Stated task.
Tally the lines in the material below that contain the string "tuplet", and reply with only that number.

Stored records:
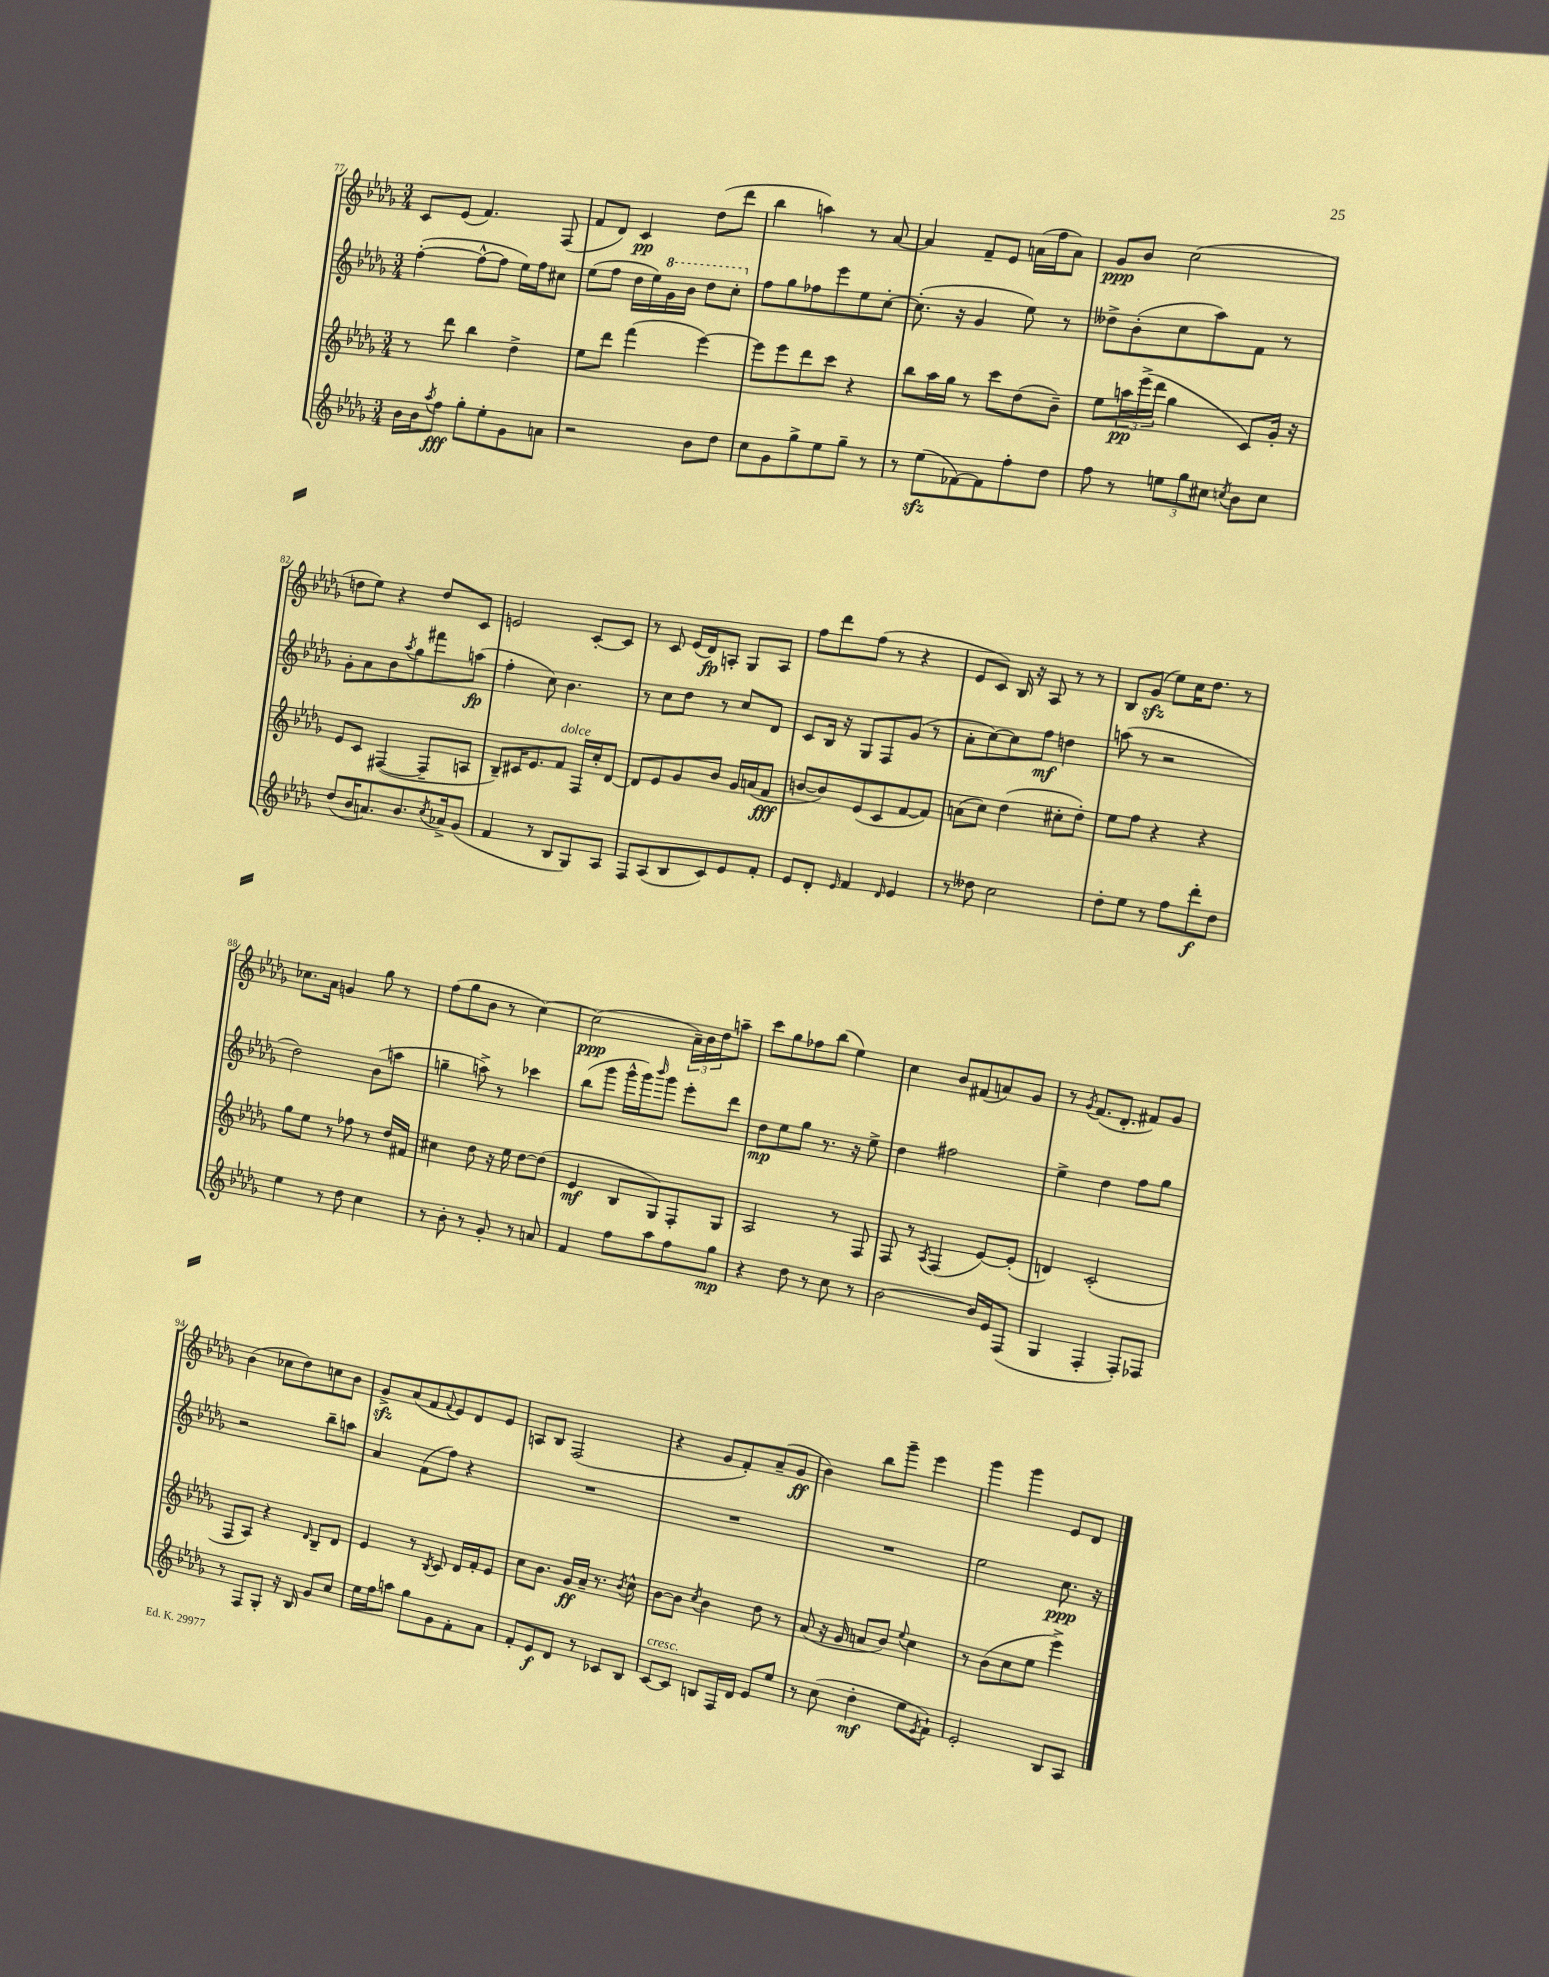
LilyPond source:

<<
\new StaffGroup <<
\new Staff = "s0" {
    \clef treble \key des \major \numericTimeSignature \time 3/4
    c'8 ees'8( f'4.) f8( |
    f'8 des'8) c'4\pp des''8( des'''8 |
    bes''4 a''4) r8 aes'8~ |
    aes'4 f'8-- ees'8 a'16( f''16 a'8) |
    ges'8\ppp bes'8 c''2( |
    d''8 ees''8) r4 d''8 c'8 |
    e'2 c'8~-. c'8 |
    r8 c'8 ees'16( des'16\fp) a8-. ges8 a8 |
    f''8 des'''8 f''8( r8 r4 |
    ees'8 c'8) bes16 r16 aes8 r8 r8 |
    bes8 ges'8\sfz( ees''8) c''16 des''8. r8 |
    ces''8. aes'16 g'4 ges''8 r8 |
    f''8( ges''8 bes'8 r8 c''4~) |
    c''2\ppp( \tuplet 3/2 { aes'16--) bes'16 des''16 } a''8-- |
    c'''8 ges''8 fes''8 bes''8( ees''4) |
    c''4 bes'8 fis'8( a'8) ges'8 |
    r8 \acciaccatura { ges'8 } f'8.( des'8.-. fis'8) ges'8 |
    bes'4( ces''8 des''8) c''8 bes'8 |
    ges'8->\sfz aes'8( f'8 \appoggiatura { f'8 } ees'8) des'8 ees'8 |
    a8 bes8 f2( |
    r4 ges'8 f'8-.) aes'8--( ges'8\ff |
    bes'4) bes''8 ges'''8-- ees'''4 |
    ges'''4 ges'''4 ees'8 des'8 \bar "|." |
}
\new Staff = "s1" {
    \clef treble \key des \major \numericTimeSignature \time 3/4
    f''4~-.( f''8~-^ f''8 ees''16) f''16 cis''8 |
    ees''8( f''8 des''16 ees''16) \ottava #1 ges''16 bes''16 des'''8 c'''8-. \ottava #0 |
    f''8 ges''8 fes''8 ees'''8 ees''8 c''8~-. |
    c''8.-.( r16 ges'4 ees''8) r8 |
    deses''8-> bes'8-.( c''8 aes''8) f'8 r8 |
    ges'8-. aes'8 bes'8 \acciaccatura { aes''8 } ges''8 fis'''8 a''8\fp( |
    f''4-. c''8) bes'4. |
    r8 c''8 des''8 r8 c''8 des'8 |
    c'8 bes16 r16 ges8 f8 ges'8( r8 |
    aes'8-. c''8~) c''8 f''8\mf d''4 |
    a''8( r8 r2 |
    des''2) bes'8( a''8 |
    g''4-- a''8->) r8 ces'''4 |
    bes''8( ges'''8 ges'''16-^ ges'''16) \grace { bes'''16 } ges'''8 ees'''8-. des'''8 |
    des''8\mp ees''8 ges''8 r8. r16 ees''8-> |
    des''4 fis''2 |
    ees''4-> des''4 f''8 ges''8 |
    r2 bes''8-- a''8 |
    aes'4 f'8( f''8) r4 |
    R2. |
    R2. |
    R2. |
    ees''2 c''8.\ppp r16 \bar "|." |
}
\new Staff = "s2" {
    \clef treble \key des \major \numericTimeSignature \time 3/4
    r8 des'''8 bes''4 des''4-> |
    ees''8 des'''8 f'''4( ees'''4~) |
    ees'''8 ees'''8 des'''8 c'''8 r4 |
    bes''8 aes''16 ges''16 r8 c'''8 des''8( bes'8--) |
    ees''8 \tuplet 3/2 { a''16\pp ees'''16->( des'''16 } ges''4 c'8) ges'16-. r16 |
    ees'8 c'8 fis4~( fis8-- a8 |
    bes8--) cis'16 ees'8. f'8^\markup { \italic "dolce" } f16 c''16-. des'8~ |
    des'8 ees'8 ges'8 bes'8 ges'16 a'16( f'8\fff |
    b'8~ b'8) ees'8( c'8 f'8~ f'8) |
    a'8( c''8) des''4( cis''8-. des''8-.) |
    ees''8 f''8 r4 r4 |
    ges''8 ees''8 r8 fes''8 r8 des''16 fis'16 |
    cis''4 des''8 r16 ees''16 des''8~ des''8( |
    ees'4\mf bes8 ges8) f8-. ges8 |
    aes2 r8 f8 |
    f8 r8 \acciaccatura { aes8 } f4( ees'8~) ees'8-.( |
    d'4) c'2-.( |
    f8 aes8) r4 \grace { des'16 } bes8-- des'8 |
    ees'4 r8 \acciaccatura { bes8 } c'8 des'16 f'16-. ees'8 |
    c''8 bes'8. ges'16\ff aes'16-- r8. \acciaccatura { bes'8 } c''8-^ |
    bes'8~ bes'8 \acciaccatura { c''8 } bes'4 des''8 r8 |
    aes'8( r16 ges'16 a'8 bes'8) \appoggiatura { ees''8 } c''4 |
    r8 bes'8( c''8 ees''8 ees'''4->) \bar "|." |
}
\new Staff = "s3" {
    \clef treble \key des \major \numericTimeSignature \time 3/4
    bes'16 bes'16 \acciaccatura { aes''8 } f''8\fff ges''8-. ees''8-. ges'8 a'8 |
    r2 bes'8 des''8 |
    c''8 ges'8 ges''8-> ees''8 ges''8-- r8 |
    r8 ees''8\sfz( fes'8~) fes'8 f''8-. des''8 |
    f''8 r8 \tuplet 3/2 { e''8 ges''8 cis''8 } \acciaccatura { c''8 } bes'8 c''8 |
    des''8( bes'16 a'8.) bes'8. \acciaccatura { c''8 } aes'16-> ges'8( |
    f'4 r8 bes8 ges8) aes8 |
    f8 aes8( bes8 c'8) ees'8 f'8-. |
    ees'8 des'8-. \grace { ees'16 } f'4 \grace { des'16 } ees'4 |
    r8 deses''8 c''2 |
    des''8-. ees''8 r8 f''8 des'''8-.\f des''8 |
    ees''4 r8 des''8 c''4 |
    r8 bes'8-. r8 ges'8-. r8 a'8 |
    f'4 f''8 aes''8 f''8 ges''8\mp |
    r4 des''8 r8 c''8 r8 |
    bes'2~ bes'16 ees'16 f8( |
    ges4 f4-. f8-.) fes8 |
    r8 f8 ges8-. r16 bes16 ges'8 c''8 |
    ees''16 f''16 a''8 ges''8 ges'8 f'8-. aes'8 |
    f'8-. ees'8\f des'8 r8 ces'8 bes8 |
    c'8~^\markup { \italic "cresc." } c'8 b8 f16 des'16 ees'8 ees''8 |
    r8 c''8( des''4-.\mf ees''8 \acciaccatura { ees'8 } f'8-!) |
    ees'2-. bes8 aes8 \bar "|." |
}
>>
>>
\layout { \context { \Score currentBarNumber = #77 } }
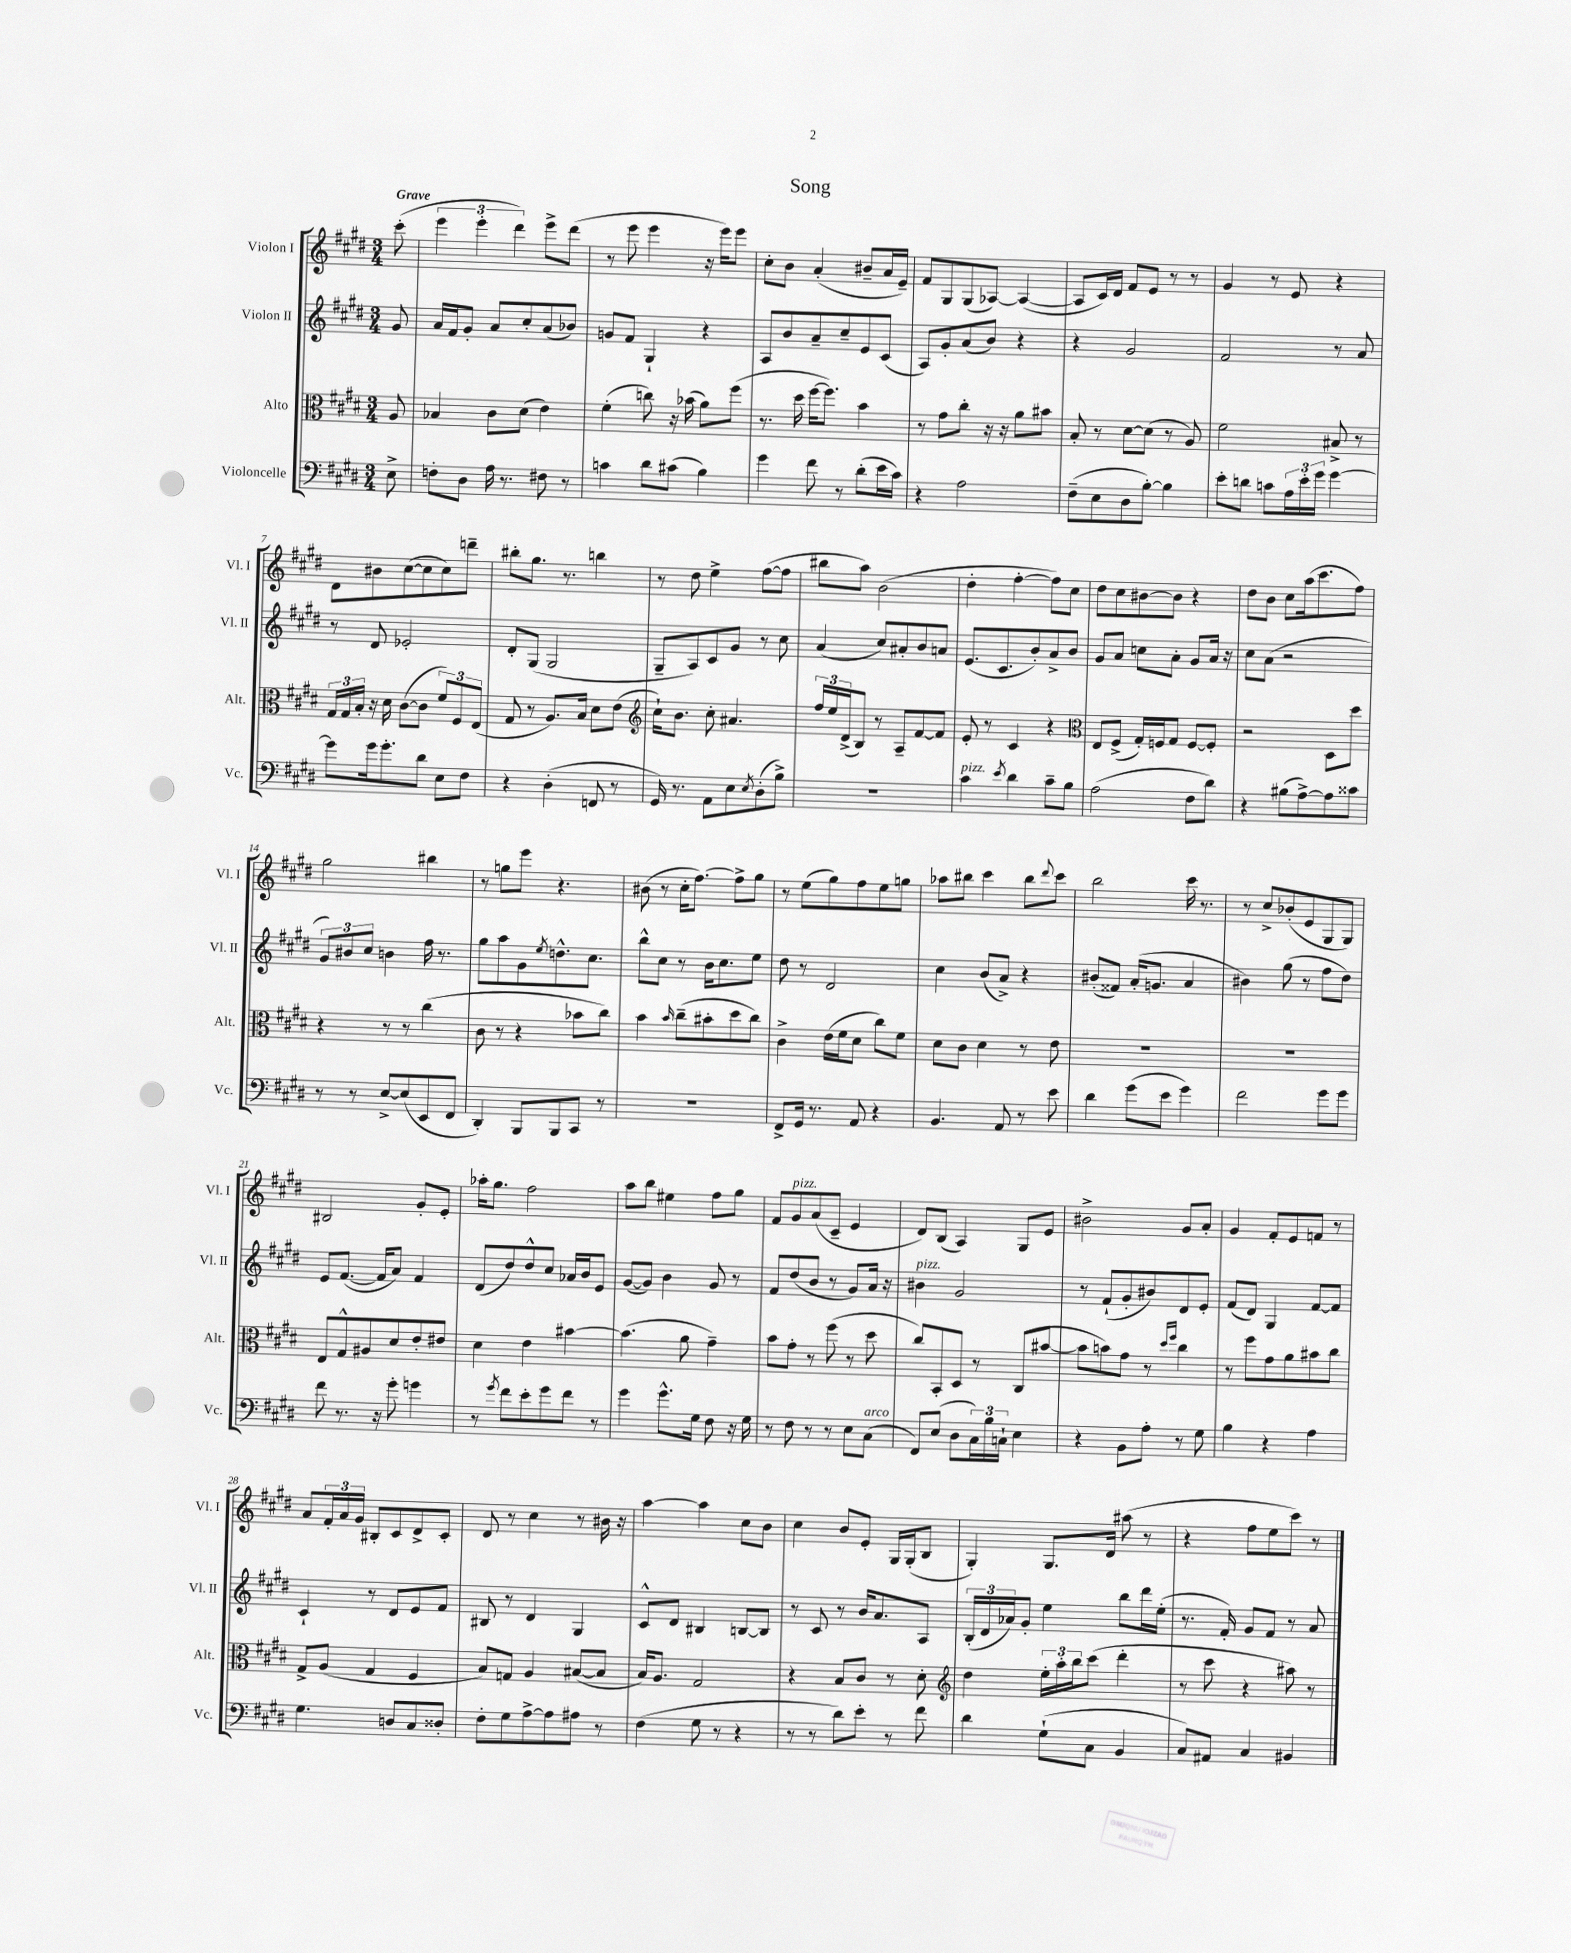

Task answer.
3